#### [Directions for this task]
Reproduce the rows below without any changes, from the very first line through the line containing "salad (1137, 623)", with both of those lines included.

════════════════

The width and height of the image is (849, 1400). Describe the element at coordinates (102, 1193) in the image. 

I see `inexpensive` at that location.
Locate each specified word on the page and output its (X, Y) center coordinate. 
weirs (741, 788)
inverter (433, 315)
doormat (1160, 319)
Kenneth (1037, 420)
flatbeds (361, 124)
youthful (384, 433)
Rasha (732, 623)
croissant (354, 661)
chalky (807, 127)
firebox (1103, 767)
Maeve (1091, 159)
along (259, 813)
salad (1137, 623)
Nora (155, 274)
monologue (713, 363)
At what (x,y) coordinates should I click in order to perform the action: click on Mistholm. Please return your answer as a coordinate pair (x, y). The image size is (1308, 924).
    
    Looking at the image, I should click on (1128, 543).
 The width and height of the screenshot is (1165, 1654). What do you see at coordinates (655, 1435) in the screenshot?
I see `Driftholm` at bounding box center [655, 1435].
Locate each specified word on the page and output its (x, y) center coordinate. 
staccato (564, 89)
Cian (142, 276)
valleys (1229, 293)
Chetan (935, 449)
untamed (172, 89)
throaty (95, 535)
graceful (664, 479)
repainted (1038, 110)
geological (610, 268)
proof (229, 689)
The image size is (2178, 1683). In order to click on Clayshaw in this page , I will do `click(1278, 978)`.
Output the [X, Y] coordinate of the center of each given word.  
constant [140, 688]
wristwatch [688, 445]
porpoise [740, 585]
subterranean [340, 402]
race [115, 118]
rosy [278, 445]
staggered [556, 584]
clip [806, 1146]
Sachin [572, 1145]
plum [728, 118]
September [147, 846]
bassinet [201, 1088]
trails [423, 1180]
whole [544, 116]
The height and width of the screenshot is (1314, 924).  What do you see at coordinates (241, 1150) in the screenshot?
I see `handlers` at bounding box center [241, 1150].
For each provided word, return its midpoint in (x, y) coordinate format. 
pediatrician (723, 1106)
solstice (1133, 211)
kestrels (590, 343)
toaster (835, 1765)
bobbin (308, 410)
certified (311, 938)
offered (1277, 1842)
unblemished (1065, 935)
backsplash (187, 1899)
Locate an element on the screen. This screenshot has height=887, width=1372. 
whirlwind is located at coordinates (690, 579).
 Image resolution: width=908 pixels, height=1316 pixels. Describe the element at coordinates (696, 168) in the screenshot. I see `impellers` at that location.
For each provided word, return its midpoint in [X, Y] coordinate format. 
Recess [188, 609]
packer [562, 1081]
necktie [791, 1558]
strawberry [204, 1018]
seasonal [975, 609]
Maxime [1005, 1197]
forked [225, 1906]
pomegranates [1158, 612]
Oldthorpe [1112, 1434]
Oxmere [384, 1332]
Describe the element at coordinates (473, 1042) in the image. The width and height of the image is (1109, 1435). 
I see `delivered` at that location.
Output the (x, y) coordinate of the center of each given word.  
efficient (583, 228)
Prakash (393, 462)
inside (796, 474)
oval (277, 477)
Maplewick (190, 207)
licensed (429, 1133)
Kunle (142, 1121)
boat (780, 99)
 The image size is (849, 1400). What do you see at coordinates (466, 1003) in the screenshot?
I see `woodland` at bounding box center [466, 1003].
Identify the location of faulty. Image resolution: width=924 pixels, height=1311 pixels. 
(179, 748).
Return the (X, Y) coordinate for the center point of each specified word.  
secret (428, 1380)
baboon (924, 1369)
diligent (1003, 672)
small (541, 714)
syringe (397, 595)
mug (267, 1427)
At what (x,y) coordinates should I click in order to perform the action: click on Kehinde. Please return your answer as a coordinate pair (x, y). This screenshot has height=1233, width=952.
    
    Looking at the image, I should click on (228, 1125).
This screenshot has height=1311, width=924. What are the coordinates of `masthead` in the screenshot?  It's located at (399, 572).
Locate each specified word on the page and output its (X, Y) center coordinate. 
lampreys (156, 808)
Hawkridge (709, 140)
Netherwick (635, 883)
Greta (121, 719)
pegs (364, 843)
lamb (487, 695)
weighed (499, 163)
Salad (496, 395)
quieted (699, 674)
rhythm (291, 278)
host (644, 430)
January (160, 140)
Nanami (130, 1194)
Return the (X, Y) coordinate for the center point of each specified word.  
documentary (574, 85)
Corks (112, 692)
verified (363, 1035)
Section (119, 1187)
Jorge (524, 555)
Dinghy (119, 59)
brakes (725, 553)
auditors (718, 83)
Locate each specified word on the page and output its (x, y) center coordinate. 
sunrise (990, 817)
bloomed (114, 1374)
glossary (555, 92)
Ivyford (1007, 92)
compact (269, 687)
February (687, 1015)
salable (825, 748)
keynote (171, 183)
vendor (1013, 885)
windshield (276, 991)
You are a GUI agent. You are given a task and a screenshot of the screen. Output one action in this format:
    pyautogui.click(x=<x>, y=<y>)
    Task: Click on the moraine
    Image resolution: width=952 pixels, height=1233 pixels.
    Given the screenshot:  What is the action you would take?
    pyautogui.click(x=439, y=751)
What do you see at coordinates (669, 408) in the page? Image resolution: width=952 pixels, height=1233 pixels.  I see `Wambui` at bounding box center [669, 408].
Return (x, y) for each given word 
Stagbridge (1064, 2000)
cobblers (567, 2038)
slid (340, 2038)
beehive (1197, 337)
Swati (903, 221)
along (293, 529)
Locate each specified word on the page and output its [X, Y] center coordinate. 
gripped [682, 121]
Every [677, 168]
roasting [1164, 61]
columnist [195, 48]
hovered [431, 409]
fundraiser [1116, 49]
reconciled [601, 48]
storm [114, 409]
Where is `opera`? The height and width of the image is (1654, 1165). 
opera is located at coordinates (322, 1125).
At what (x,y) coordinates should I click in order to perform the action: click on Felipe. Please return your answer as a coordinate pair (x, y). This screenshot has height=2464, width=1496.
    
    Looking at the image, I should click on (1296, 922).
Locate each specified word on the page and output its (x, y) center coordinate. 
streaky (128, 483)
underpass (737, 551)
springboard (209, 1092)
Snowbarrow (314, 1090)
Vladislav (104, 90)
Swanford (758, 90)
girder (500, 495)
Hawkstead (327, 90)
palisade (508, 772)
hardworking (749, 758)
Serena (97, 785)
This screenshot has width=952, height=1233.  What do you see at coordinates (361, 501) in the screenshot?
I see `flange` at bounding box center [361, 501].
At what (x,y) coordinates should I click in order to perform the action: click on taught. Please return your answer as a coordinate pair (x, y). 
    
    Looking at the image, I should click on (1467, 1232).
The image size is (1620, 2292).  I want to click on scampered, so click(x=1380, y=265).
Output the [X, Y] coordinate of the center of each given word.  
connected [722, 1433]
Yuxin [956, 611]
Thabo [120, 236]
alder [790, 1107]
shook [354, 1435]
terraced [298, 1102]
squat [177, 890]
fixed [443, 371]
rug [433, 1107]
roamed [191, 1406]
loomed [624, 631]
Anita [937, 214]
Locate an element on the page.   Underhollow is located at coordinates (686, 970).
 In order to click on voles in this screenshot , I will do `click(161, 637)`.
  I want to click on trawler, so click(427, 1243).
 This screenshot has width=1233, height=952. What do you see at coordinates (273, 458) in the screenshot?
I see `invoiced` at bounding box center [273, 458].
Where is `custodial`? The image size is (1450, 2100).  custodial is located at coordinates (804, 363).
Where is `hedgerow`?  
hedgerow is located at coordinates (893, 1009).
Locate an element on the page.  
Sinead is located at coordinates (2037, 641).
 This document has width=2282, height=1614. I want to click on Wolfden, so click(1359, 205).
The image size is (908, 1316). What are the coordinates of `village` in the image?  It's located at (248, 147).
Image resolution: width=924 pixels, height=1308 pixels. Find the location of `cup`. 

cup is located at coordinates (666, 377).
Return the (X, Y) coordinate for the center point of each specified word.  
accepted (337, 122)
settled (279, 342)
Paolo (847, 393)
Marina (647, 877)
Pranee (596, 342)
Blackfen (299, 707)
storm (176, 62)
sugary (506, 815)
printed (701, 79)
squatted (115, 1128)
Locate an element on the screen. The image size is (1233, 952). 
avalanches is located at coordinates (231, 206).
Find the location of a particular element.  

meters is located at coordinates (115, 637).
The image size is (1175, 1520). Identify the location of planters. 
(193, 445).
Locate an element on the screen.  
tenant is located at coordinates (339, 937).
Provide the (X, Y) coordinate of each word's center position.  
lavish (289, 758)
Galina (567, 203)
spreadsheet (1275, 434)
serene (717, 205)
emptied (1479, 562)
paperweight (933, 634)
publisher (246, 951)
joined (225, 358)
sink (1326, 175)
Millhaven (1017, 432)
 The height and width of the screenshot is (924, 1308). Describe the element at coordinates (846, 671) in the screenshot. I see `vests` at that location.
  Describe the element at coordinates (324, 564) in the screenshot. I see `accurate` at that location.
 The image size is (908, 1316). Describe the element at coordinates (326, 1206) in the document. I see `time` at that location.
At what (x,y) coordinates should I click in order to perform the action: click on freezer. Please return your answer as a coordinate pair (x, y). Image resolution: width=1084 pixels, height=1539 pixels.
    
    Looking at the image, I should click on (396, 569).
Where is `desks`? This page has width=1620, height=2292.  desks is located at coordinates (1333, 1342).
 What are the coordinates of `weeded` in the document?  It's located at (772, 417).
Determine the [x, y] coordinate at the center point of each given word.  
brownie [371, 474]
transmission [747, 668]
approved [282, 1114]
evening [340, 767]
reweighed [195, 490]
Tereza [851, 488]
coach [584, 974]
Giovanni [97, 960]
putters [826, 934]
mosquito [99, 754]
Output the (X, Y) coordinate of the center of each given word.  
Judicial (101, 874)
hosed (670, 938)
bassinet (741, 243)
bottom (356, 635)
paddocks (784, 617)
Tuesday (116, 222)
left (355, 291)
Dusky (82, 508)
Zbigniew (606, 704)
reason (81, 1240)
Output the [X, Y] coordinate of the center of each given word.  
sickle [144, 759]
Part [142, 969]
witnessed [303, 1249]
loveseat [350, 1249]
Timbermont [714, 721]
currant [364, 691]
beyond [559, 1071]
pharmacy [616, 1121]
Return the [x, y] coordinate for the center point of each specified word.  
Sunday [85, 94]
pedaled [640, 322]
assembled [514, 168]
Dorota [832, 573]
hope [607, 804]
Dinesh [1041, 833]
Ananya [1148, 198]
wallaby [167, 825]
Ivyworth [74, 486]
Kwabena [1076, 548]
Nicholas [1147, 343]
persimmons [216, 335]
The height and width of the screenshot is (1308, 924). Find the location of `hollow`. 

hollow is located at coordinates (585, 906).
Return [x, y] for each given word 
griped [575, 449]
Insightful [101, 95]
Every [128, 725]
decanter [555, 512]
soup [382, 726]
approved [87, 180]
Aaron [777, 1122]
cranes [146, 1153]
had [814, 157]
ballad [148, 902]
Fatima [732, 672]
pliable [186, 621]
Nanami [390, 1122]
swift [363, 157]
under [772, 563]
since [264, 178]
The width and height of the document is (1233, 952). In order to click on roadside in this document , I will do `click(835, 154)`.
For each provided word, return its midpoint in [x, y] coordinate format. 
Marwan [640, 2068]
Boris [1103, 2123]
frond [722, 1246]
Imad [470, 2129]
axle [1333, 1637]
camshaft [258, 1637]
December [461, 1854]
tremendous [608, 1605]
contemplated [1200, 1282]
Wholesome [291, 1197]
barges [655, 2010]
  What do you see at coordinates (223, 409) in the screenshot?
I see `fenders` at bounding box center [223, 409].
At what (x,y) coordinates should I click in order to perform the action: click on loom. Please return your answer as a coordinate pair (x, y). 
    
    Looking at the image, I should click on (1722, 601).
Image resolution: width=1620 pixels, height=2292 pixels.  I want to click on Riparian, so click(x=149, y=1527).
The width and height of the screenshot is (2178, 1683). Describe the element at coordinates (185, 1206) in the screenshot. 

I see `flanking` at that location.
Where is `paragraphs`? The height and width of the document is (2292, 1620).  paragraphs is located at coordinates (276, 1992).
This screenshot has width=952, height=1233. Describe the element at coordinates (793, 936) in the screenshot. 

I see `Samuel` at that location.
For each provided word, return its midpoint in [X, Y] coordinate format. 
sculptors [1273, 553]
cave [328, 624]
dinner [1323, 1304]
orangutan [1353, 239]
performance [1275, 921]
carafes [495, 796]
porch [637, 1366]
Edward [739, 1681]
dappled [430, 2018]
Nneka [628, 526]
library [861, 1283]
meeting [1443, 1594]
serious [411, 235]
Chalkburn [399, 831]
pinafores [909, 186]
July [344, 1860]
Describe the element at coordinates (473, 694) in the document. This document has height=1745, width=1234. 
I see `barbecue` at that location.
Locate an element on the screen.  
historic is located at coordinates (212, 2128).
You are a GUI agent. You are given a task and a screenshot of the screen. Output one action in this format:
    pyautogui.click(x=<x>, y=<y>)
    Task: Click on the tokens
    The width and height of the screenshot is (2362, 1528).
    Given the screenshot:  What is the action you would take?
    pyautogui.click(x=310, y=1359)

════════════════

#### [Problem solution]
The width and height of the image is (849, 1400). Describe the element at coordinates (102, 1193) in the image. 

I see `inexpensive` at that location.
Locate each specified word on the page and output its (X, Y) center coordinate. 
weirs (741, 788)
inverter (433, 315)
doormat (1160, 319)
Kenneth (1037, 420)
flatbeds (361, 124)
youthful (384, 433)
Rasha (732, 623)
croissant (354, 661)
chalky (807, 127)
firebox (1103, 767)
Maeve (1091, 159)
along (259, 813)
salad (1137, 623)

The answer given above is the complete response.